● **Task description**: Would you please return the data below verbatim, without its pictures?
Recorded information section start
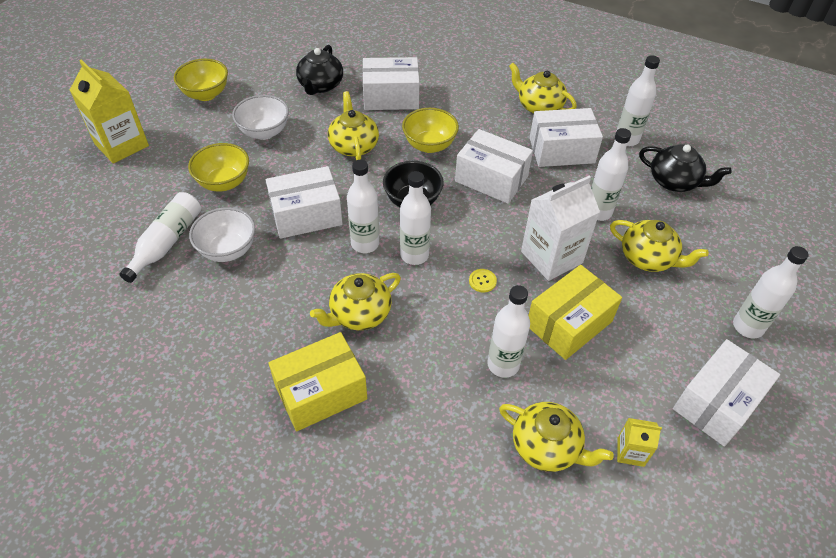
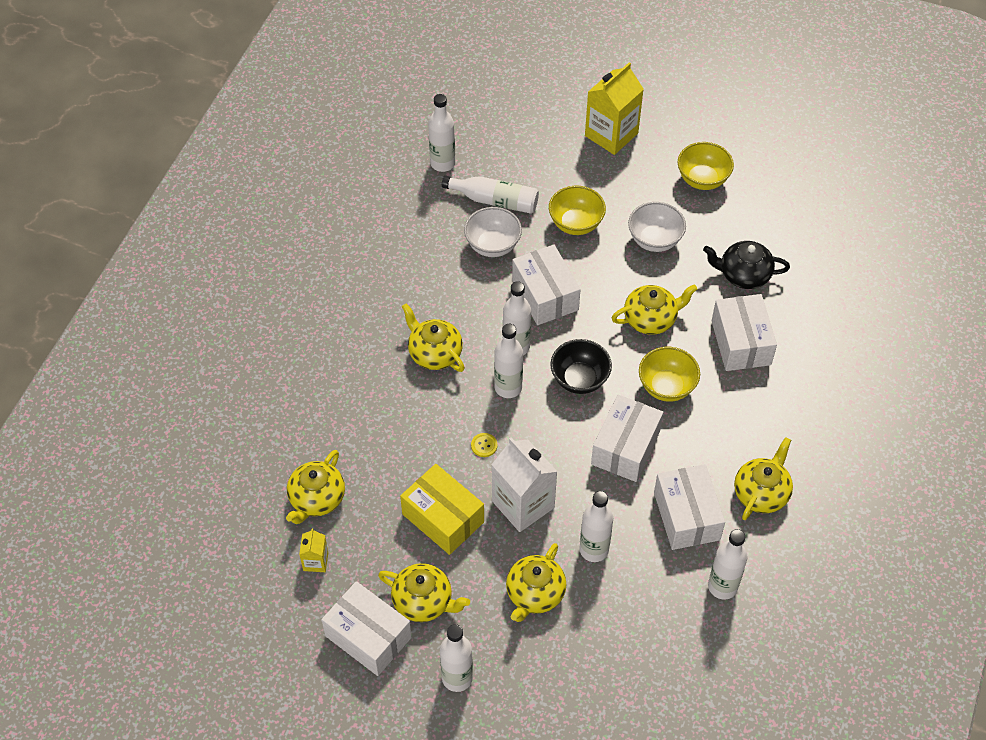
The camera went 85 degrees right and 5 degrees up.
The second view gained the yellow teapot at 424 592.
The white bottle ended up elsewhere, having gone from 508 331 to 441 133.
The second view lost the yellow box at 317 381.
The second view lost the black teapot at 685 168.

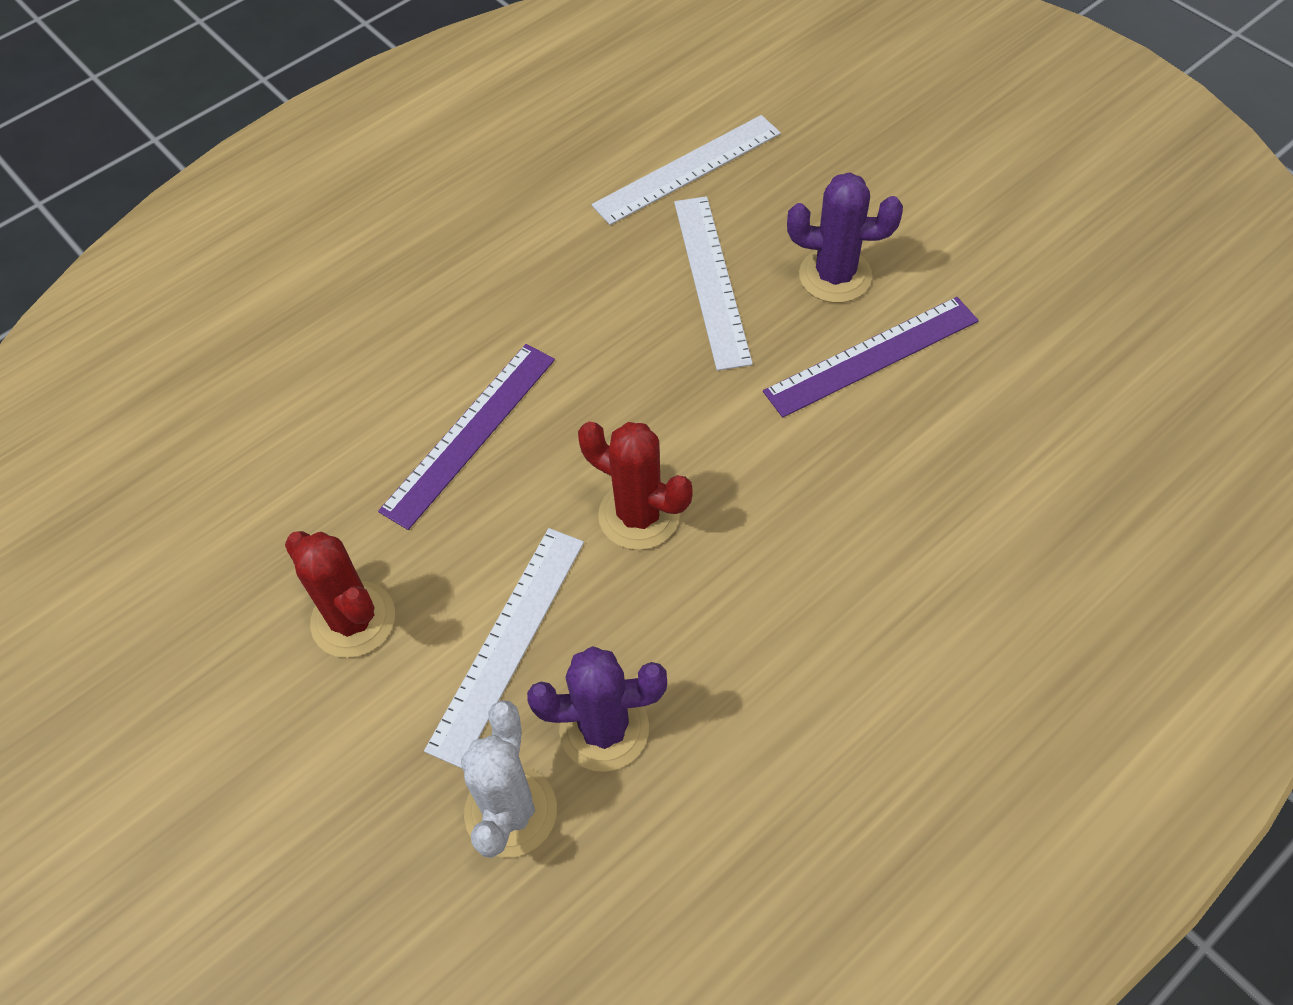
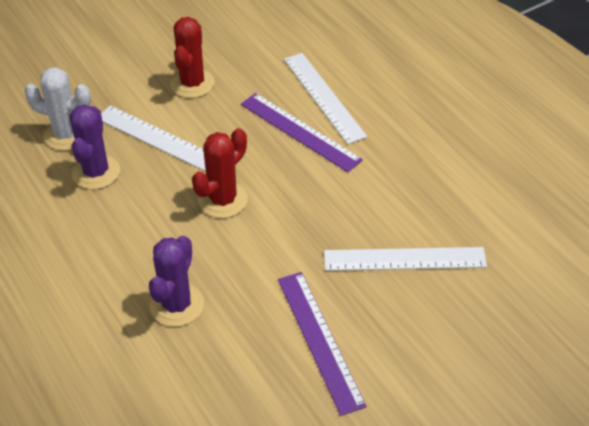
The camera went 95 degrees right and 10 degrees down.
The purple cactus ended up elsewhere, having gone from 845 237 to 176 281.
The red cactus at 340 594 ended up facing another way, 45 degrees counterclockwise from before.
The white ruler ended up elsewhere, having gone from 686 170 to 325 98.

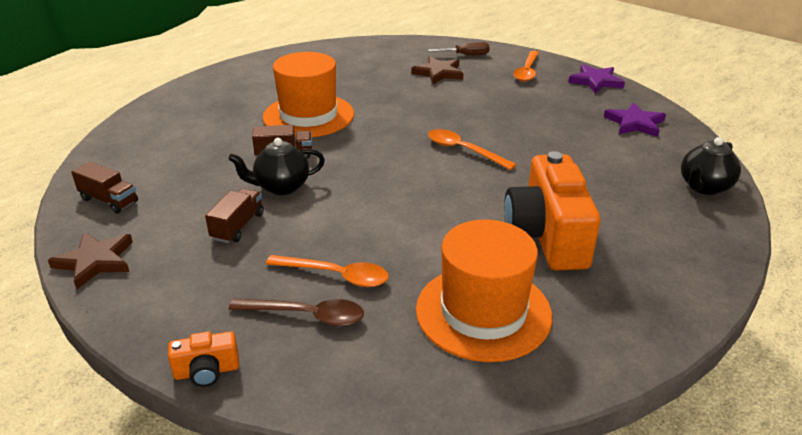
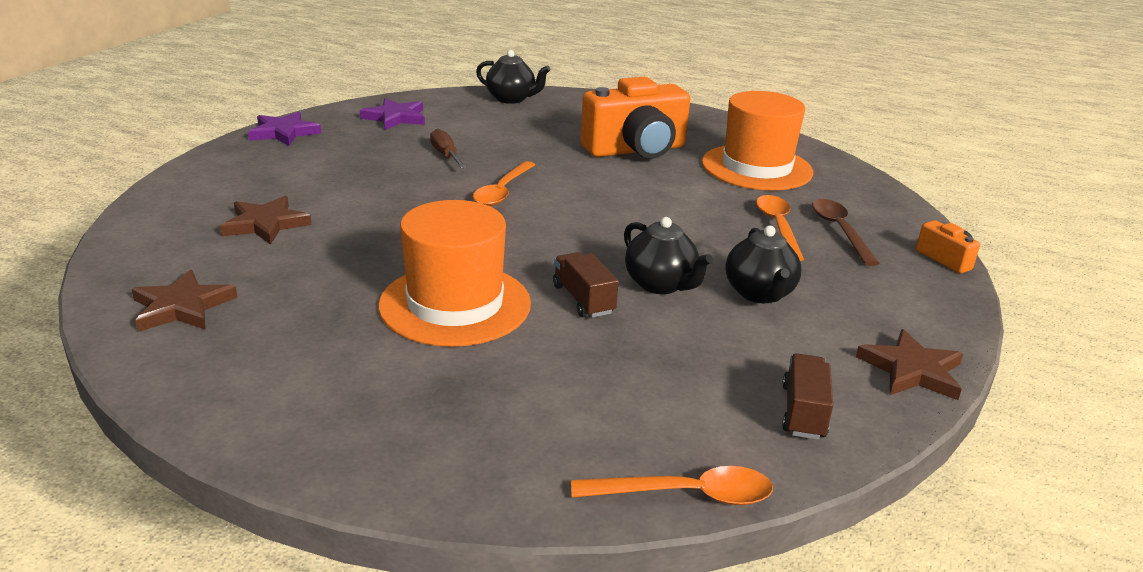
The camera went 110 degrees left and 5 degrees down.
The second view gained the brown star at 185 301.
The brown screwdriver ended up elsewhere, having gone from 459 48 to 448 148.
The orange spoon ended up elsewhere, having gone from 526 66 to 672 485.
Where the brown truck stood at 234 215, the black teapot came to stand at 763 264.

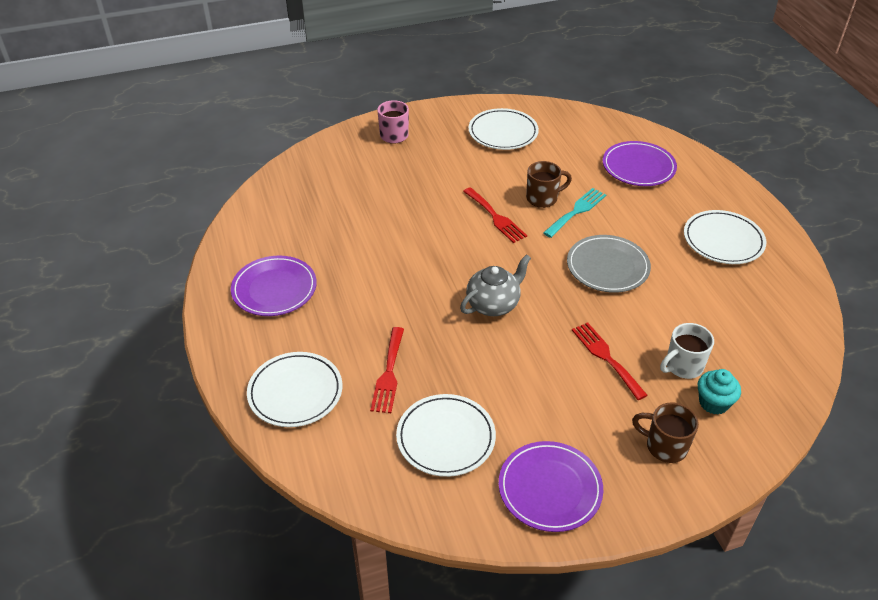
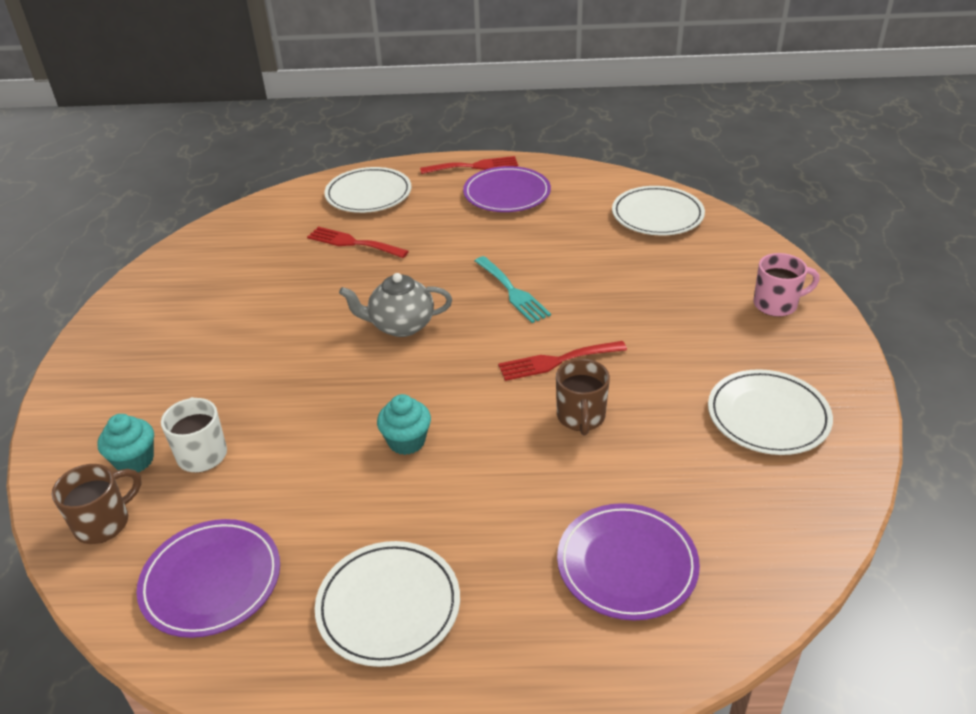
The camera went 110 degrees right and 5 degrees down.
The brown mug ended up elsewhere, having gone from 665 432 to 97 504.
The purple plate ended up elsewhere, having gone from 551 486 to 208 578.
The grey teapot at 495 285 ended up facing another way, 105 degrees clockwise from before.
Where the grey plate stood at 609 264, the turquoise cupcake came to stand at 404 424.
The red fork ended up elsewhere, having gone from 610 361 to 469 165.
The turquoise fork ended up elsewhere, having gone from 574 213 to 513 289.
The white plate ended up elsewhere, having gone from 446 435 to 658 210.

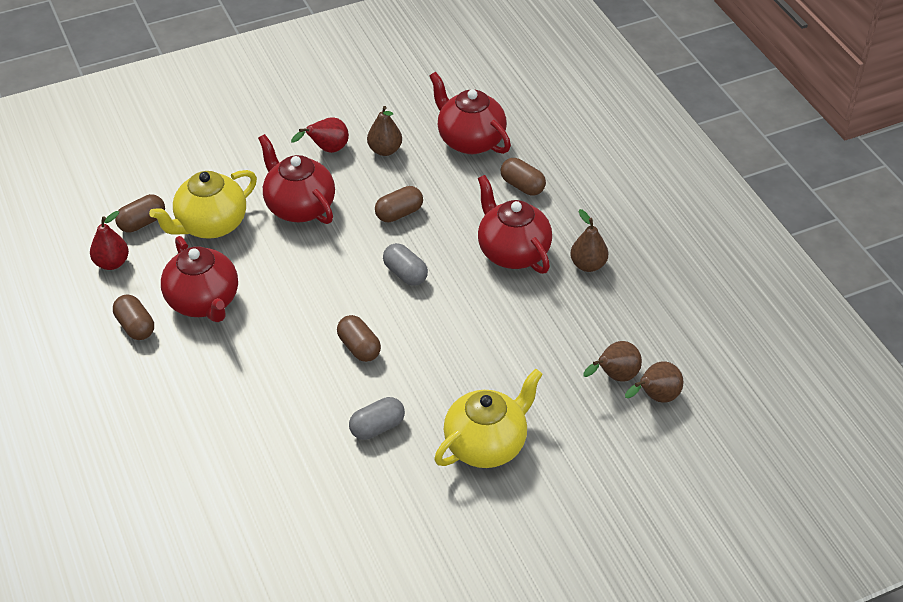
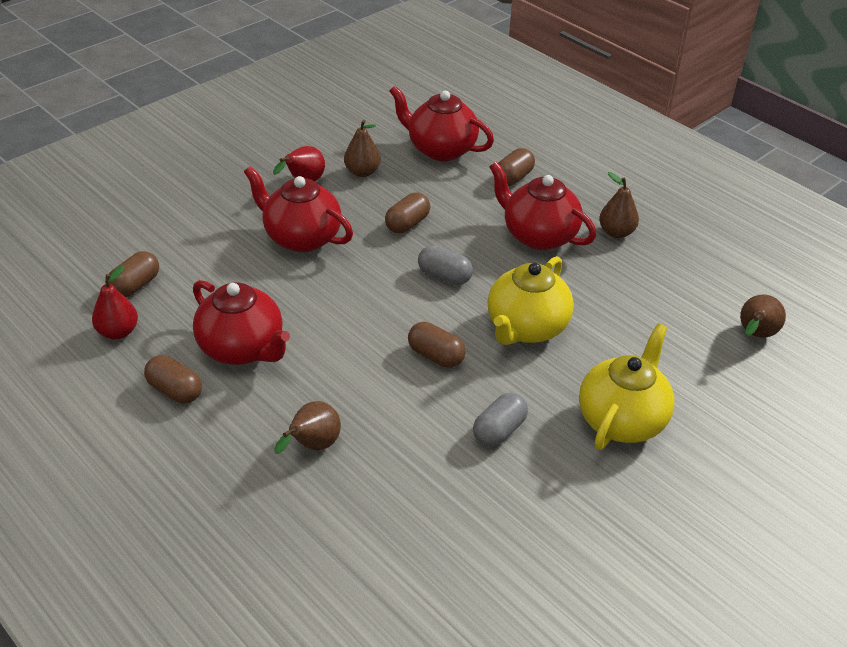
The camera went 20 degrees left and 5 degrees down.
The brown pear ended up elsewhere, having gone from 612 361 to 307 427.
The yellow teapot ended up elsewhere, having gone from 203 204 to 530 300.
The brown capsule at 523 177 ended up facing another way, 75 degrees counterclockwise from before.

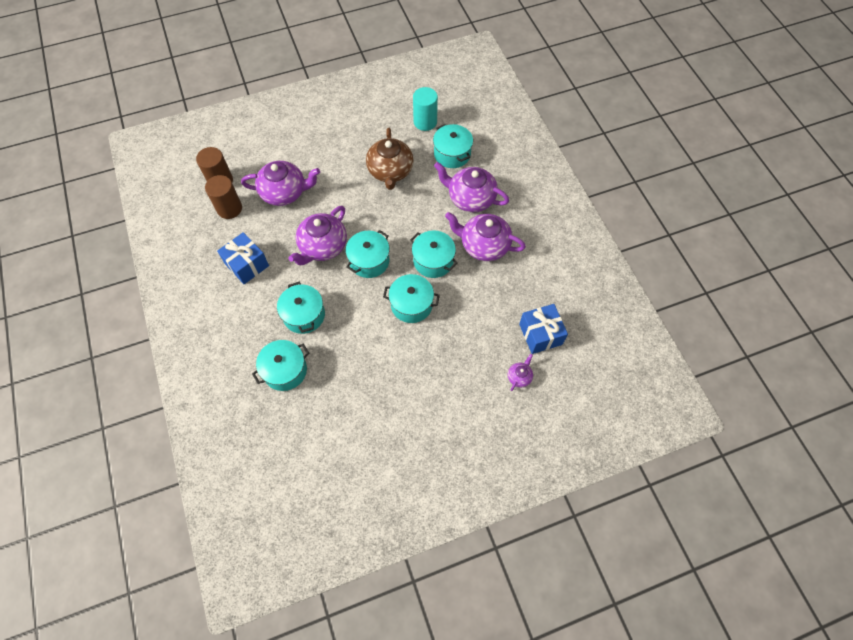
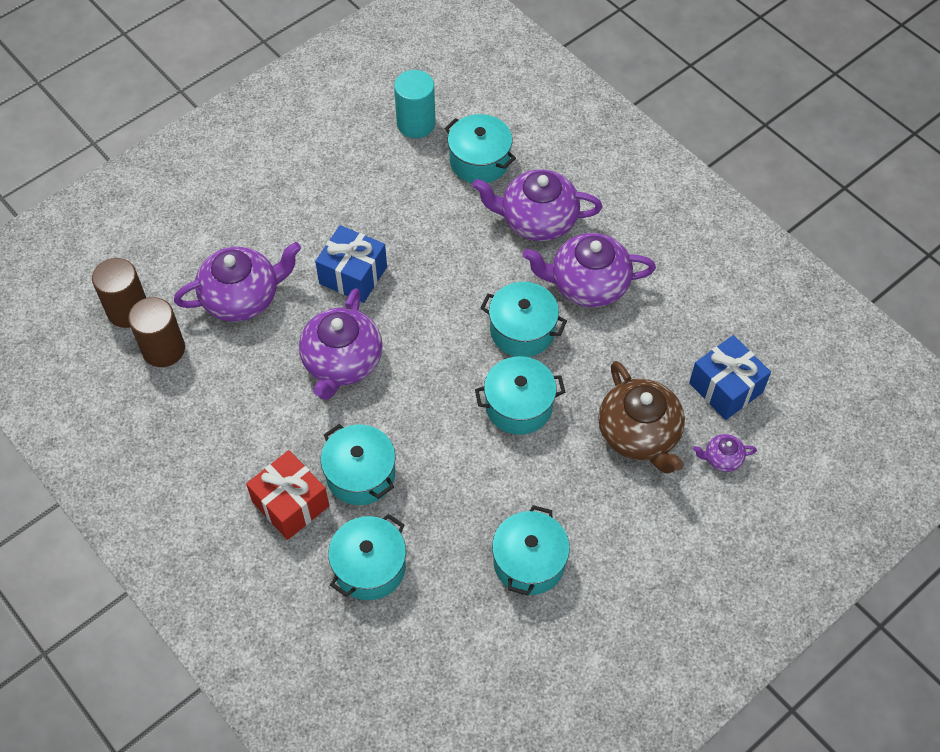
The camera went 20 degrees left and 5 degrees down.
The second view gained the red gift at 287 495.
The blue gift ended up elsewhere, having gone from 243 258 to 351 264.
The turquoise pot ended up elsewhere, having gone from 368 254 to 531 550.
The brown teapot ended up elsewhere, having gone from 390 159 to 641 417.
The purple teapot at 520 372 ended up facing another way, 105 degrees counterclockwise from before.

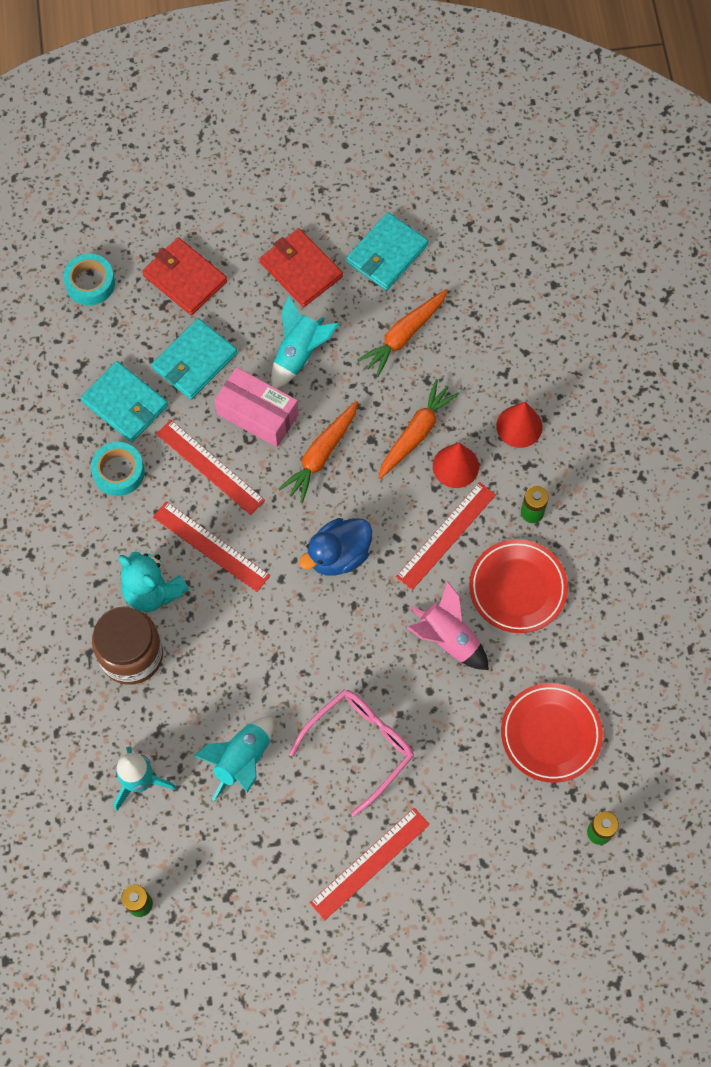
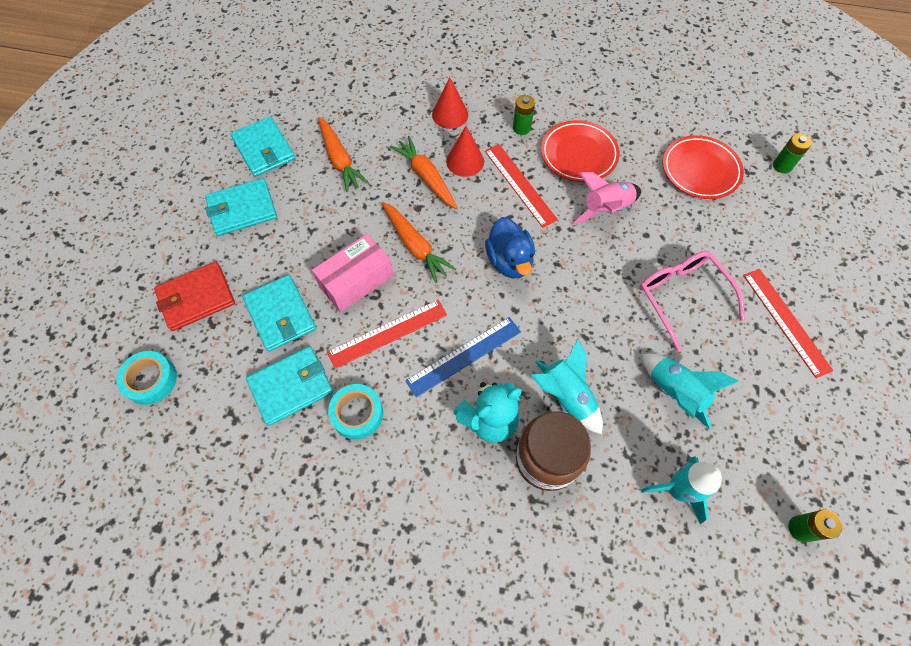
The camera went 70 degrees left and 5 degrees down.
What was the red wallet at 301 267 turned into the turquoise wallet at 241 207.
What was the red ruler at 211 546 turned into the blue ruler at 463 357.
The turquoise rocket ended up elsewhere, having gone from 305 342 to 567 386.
Recorded information section end
● **Answer to the problem**:
The camera went 85 degrees right and 5 degrees up.
The second view gained the yellow teapot at 424 592.
The white bottle ended up elsewhere, having gone from 508 331 to 441 133.
The second view lost the yellow box at 317 381.
The second view lost the black teapot at 685 168.

The camera went 95 degrees right and 10 degrees down.
The purple cactus ended up elsewhere, having gone from 845 237 to 176 281.
The red cactus at 340 594 ended up facing another way, 45 degrees counterclockwise from before.
The white ruler ended up elsewhere, having gone from 686 170 to 325 98.

The camera went 110 degrees left and 5 degrees down.
The second view gained the brown star at 185 301.
The brown screwdriver ended up elsewhere, having gone from 459 48 to 448 148.
The orange spoon ended up elsewhere, having gone from 526 66 to 672 485.
Where the brown truck stood at 234 215, the black teapot came to stand at 763 264.

The camera went 110 degrees right and 5 degrees down.
The brown mug ended up elsewhere, having gone from 665 432 to 97 504.
The purple plate ended up elsewhere, having gone from 551 486 to 208 578.
The grey teapot at 495 285 ended up facing another way, 105 degrees clockwise from before.
Where the grey plate stood at 609 264, the turquoise cupcake came to stand at 404 424.
The red fork ended up elsewhere, having gone from 610 361 to 469 165.
The turquoise fork ended up elsewhere, having gone from 574 213 to 513 289.
The white plate ended up elsewhere, having gone from 446 435 to 658 210.

The camera went 20 degrees left and 5 degrees down.
The brown pear ended up elsewhere, having gone from 612 361 to 307 427.
The yellow teapot ended up elsewhere, having gone from 203 204 to 530 300.
The brown capsule at 523 177 ended up facing another way, 75 degrees counterclockwise from before.

The camera went 20 degrees left and 5 degrees down.
The second view gained the red gift at 287 495.
The blue gift ended up elsewhere, having gone from 243 258 to 351 264.
The turquoise pot ended up elsewhere, having gone from 368 254 to 531 550.
The brown teapot ended up elsewhere, having gone from 390 159 to 641 417.
The purple teapot at 520 372 ended up facing another way, 105 degrees counterclockwise from before.

The camera went 70 degrees left and 5 degrees down.
What was the red wallet at 301 267 turned into the turquoise wallet at 241 207.
What was the red ruler at 211 546 turned into the blue ruler at 463 357.
The turquoise rocket ended up elsewhere, having gone from 305 342 to 567 386.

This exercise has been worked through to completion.